• **Exercise instructions**:
Below are the records. Transcribe them exactly.
○ ○ ○ ○ ○
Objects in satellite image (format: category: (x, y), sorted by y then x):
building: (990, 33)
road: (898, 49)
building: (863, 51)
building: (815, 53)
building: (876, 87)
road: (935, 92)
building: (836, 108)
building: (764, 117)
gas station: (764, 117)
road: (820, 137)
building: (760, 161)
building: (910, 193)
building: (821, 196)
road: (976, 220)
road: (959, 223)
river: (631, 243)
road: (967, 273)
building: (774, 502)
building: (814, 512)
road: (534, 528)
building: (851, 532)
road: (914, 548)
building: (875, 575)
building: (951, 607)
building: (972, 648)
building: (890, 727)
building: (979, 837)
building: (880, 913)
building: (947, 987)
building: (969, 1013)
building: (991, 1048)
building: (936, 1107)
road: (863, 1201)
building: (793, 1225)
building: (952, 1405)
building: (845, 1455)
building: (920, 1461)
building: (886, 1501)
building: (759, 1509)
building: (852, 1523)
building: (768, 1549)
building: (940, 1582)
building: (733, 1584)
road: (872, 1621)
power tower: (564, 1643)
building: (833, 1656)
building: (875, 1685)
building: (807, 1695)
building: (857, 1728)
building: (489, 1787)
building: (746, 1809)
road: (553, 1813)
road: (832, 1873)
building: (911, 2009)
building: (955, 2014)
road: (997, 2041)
○ ○ ○ ○ ○
• **Answer below**:
Objects in satellite image (format: category: (x, y), sorted by y then x):
building: (990, 33)
road: (898, 49)
building: (863, 51)
building: (815, 53)
building: (876, 87)
road: (935, 92)
building: (836, 108)
building: (764, 117)
gas station: (764, 117)
road: (820, 137)
building: (760, 161)
building: (910, 193)
building: (821, 196)
road: (976, 220)
road: (959, 223)
river: (631, 243)
road: (967, 273)
building: (774, 502)
building: (814, 512)
road: (534, 528)
building: (851, 532)
road: (914, 548)
building: (875, 575)
building: (951, 607)
building: (972, 648)
building: (890, 727)
building: (979, 837)
building: (880, 913)
building: (947, 987)
building: (969, 1013)
building: (991, 1048)
building: (936, 1107)
road: (863, 1201)
building: (793, 1225)
building: (952, 1405)
building: (845, 1455)
building: (920, 1461)
building: (886, 1501)
building: (759, 1509)
building: (852, 1523)
building: (768, 1549)
building: (940, 1582)
building: (733, 1584)
road: (872, 1621)
power tower: (564, 1643)
building: (833, 1656)
building: (875, 1685)
building: (807, 1695)
building: (857, 1728)
building: (489, 1787)
building: (746, 1809)
road: (553, 1813)
road: (832, 1873)
building: (911, 2009)
building: (955, 2014)
road: (997, 2041)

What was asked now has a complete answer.